## WHAT IS NEEDED
Go to the line holding "gray circle: (399, 335) -> (566, 338), moved" in the entries below and write out exactly every line down to and including the line holding "pink triangle: (372, 789)".

## SUPPLIED MATERIAL
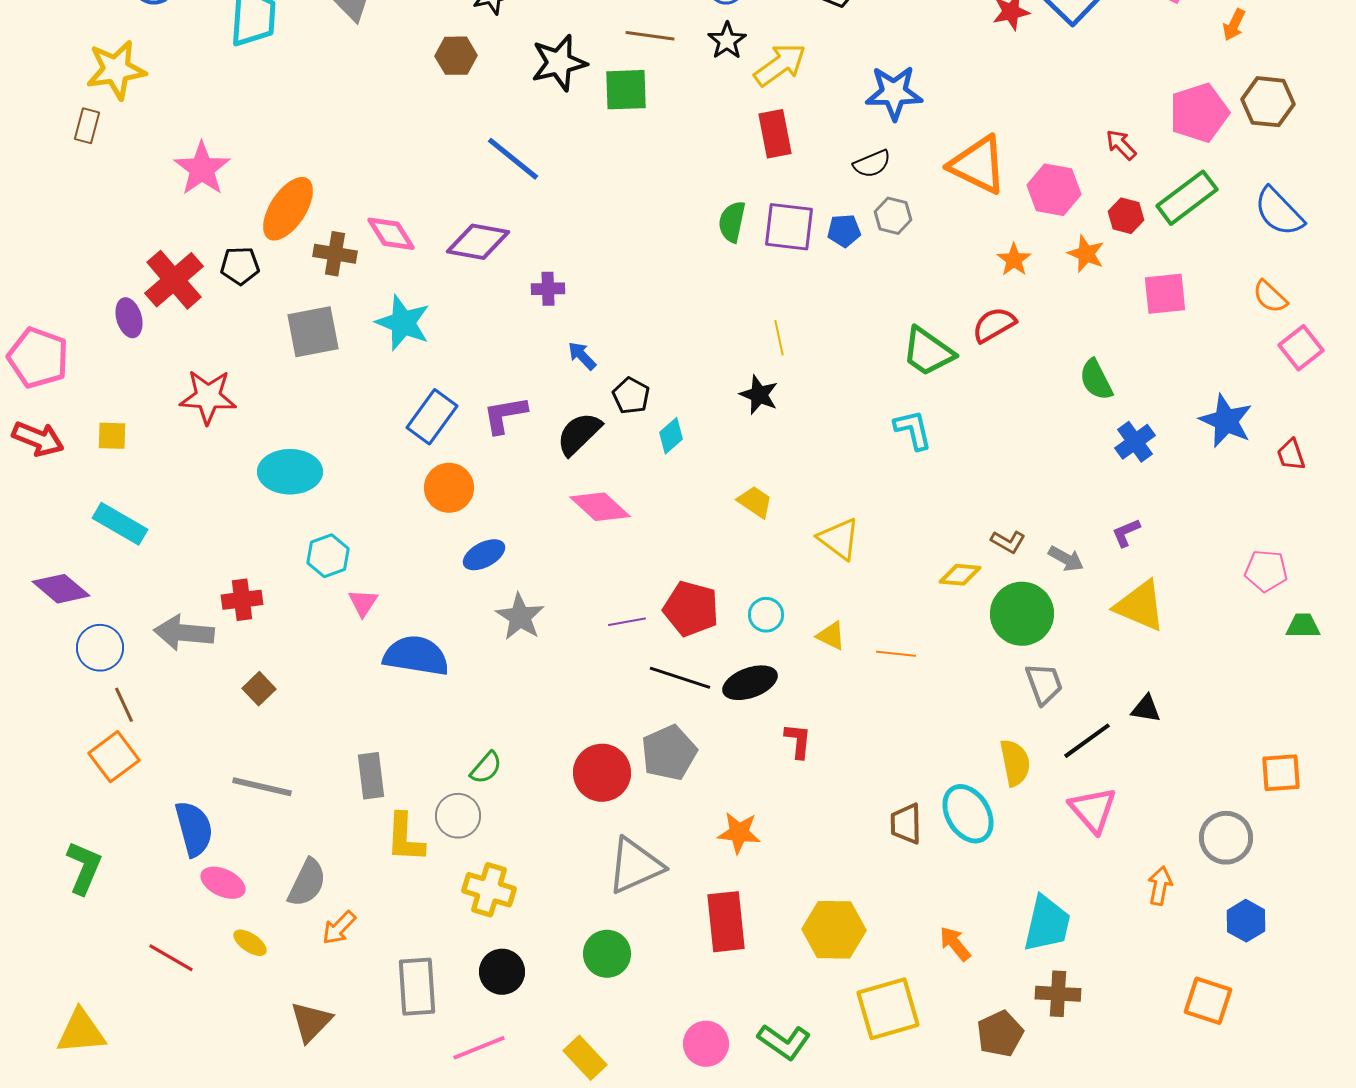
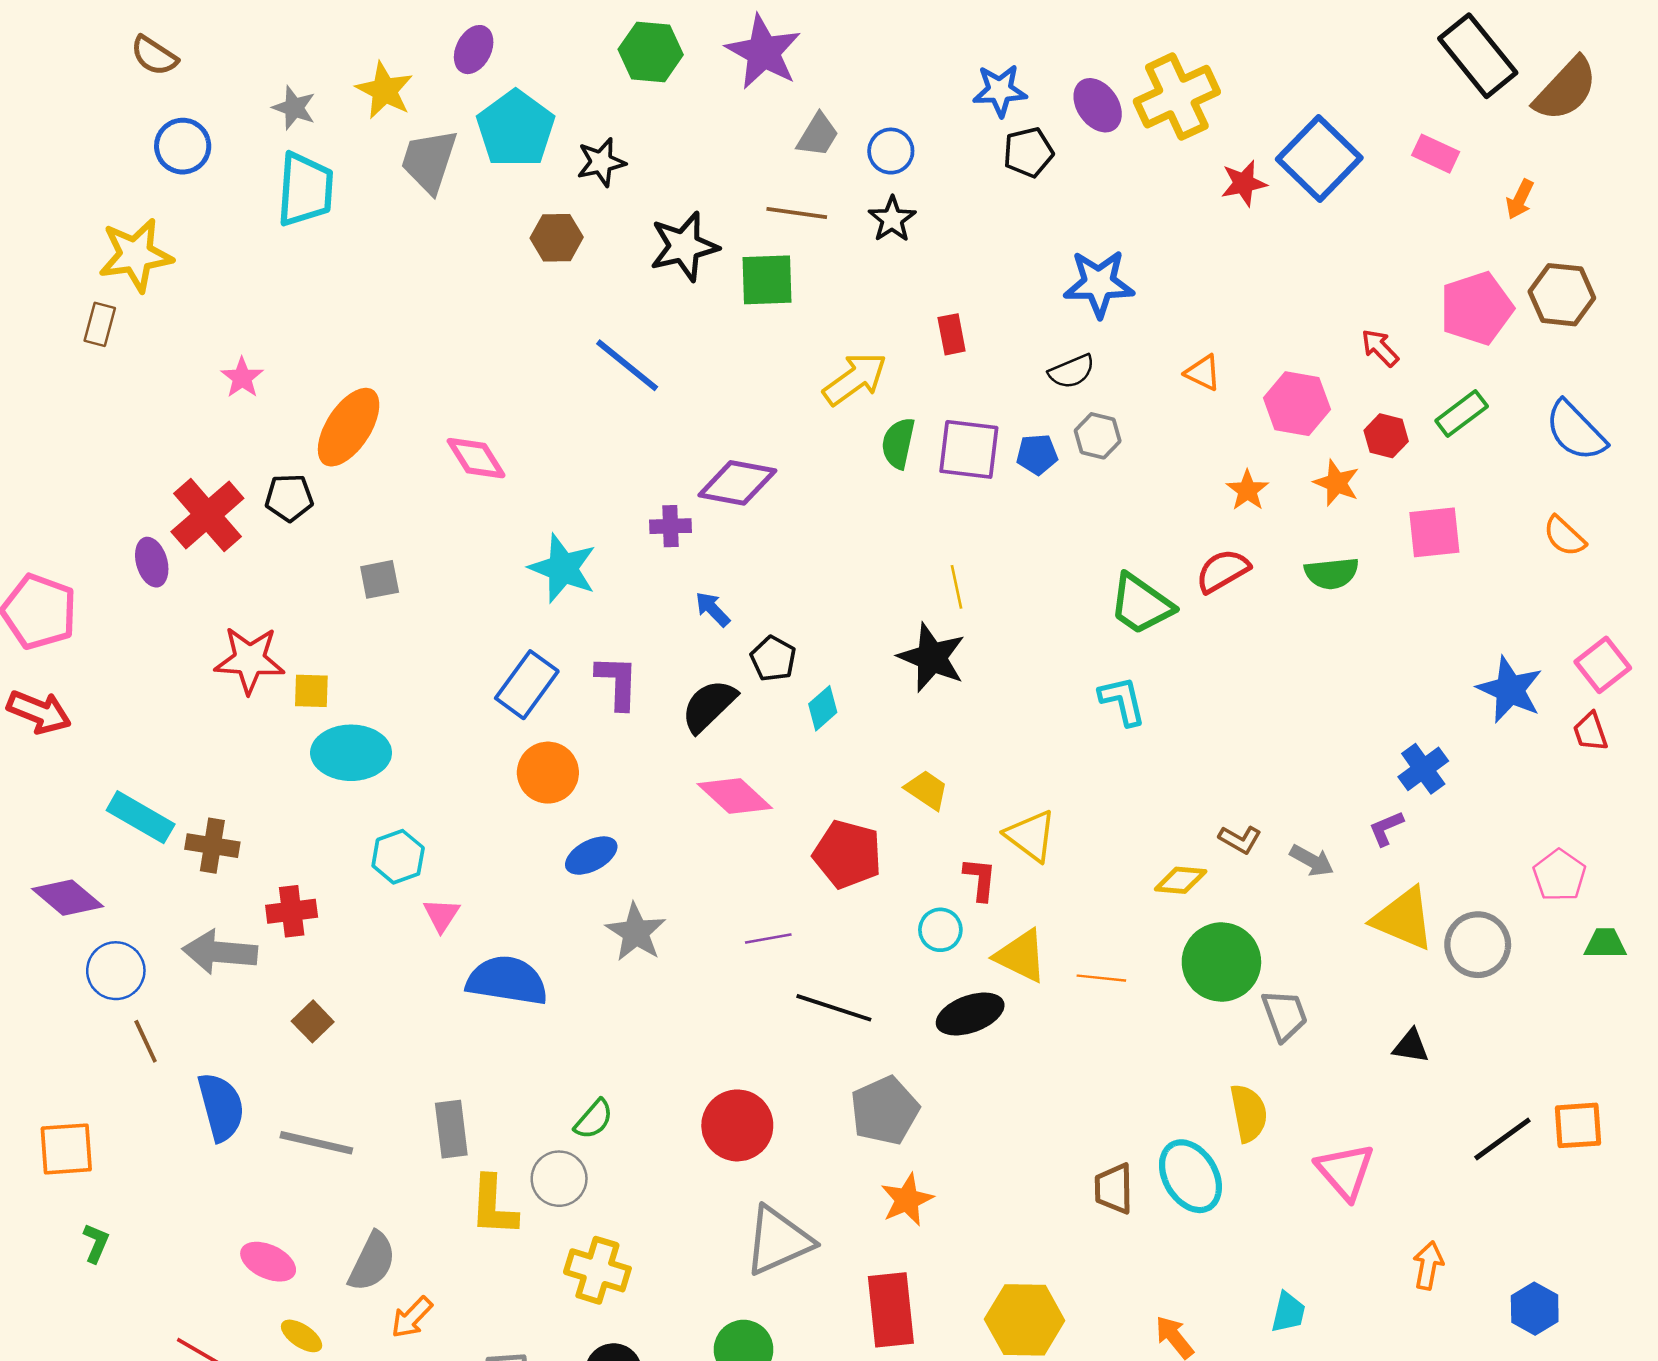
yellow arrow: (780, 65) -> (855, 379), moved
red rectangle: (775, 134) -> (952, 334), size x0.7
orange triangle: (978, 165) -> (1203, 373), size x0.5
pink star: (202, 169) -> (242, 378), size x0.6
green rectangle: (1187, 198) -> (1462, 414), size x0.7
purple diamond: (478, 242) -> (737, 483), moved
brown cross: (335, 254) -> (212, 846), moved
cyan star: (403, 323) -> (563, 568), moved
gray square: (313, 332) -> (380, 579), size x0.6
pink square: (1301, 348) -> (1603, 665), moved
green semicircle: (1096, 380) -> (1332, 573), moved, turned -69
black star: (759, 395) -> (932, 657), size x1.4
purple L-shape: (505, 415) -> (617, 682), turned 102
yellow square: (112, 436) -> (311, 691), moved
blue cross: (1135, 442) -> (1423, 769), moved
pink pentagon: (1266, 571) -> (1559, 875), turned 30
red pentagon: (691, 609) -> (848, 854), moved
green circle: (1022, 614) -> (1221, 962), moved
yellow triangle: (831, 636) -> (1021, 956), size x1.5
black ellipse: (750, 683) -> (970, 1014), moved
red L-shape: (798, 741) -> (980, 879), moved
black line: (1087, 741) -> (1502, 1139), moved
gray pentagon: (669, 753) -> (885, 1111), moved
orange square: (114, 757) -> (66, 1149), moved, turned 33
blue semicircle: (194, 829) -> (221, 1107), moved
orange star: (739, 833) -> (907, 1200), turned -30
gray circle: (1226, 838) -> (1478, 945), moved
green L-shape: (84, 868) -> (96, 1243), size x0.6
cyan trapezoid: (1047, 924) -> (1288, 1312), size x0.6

--

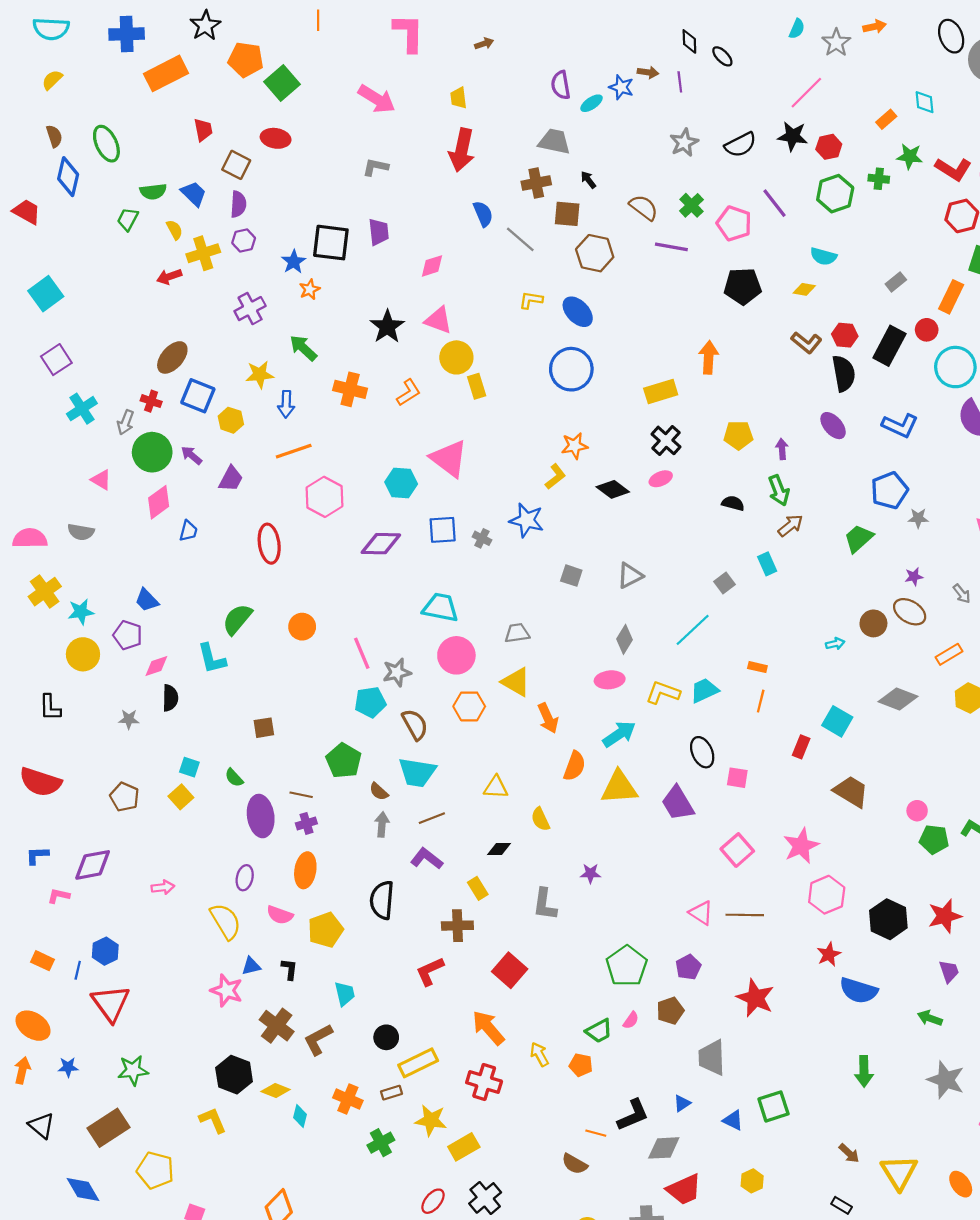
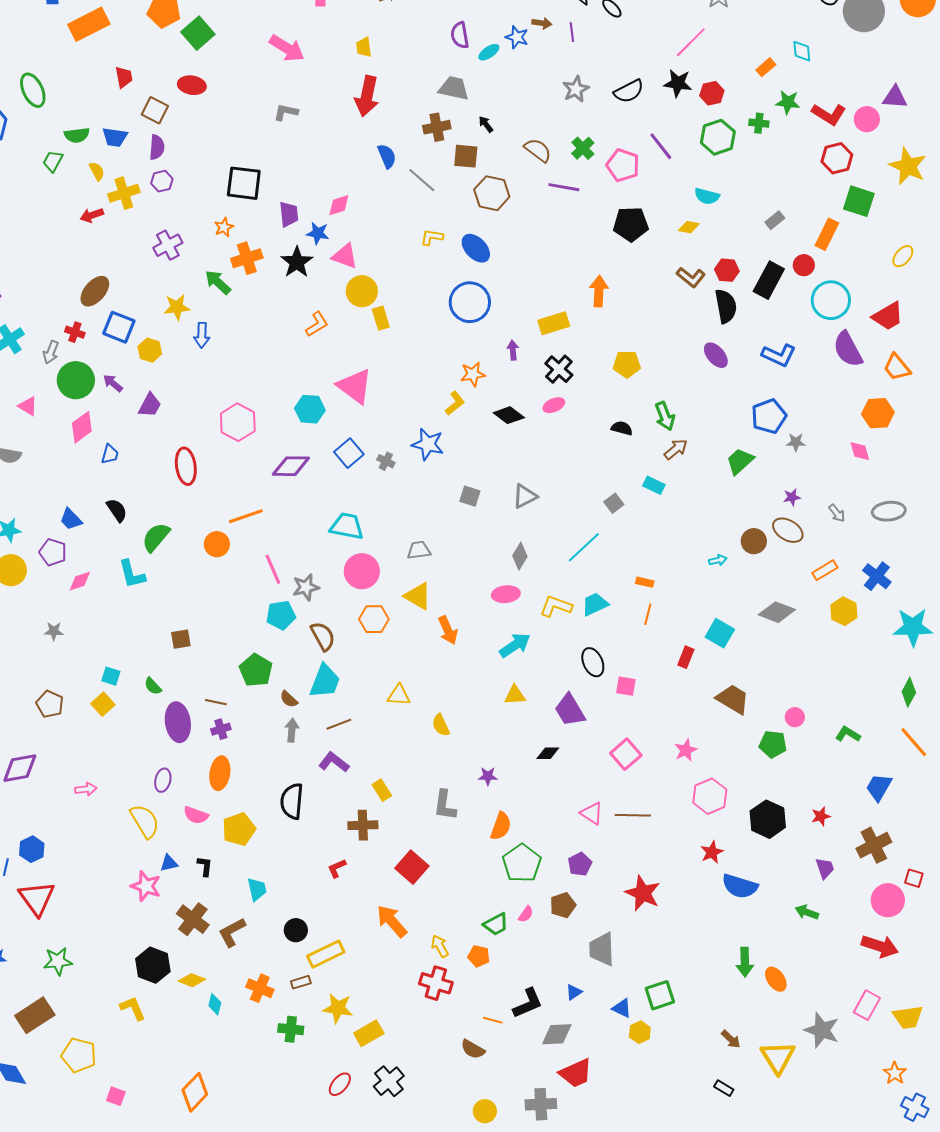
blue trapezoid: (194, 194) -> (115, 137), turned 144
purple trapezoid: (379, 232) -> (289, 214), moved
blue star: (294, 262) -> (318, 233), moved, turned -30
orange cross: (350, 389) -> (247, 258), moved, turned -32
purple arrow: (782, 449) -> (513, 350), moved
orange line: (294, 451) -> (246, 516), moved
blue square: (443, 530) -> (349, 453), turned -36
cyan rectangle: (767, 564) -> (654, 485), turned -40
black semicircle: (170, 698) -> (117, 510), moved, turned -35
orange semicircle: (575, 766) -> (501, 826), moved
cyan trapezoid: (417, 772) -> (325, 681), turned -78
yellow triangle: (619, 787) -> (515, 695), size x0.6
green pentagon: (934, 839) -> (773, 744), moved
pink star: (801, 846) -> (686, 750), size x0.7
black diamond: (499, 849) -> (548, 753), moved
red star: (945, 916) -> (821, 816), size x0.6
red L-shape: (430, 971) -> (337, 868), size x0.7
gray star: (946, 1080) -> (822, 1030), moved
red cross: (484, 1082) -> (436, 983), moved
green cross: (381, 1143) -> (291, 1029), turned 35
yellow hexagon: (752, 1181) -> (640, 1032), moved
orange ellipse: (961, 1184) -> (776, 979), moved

--

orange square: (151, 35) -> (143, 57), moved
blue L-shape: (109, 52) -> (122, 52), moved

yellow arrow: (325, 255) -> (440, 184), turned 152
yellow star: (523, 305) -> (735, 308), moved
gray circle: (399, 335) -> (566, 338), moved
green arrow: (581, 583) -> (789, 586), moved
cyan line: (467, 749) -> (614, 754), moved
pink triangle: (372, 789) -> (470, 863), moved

## SOLUTION TO THE EXERCISE
gray circle: (399, 335) -> (566, 338), moved
green arrow: (581, 583) -> (789, 586), moved
cyan line: (467, 749) -> (614, 754), moved
pink triangle: (372, 789) -> (470, 863), moved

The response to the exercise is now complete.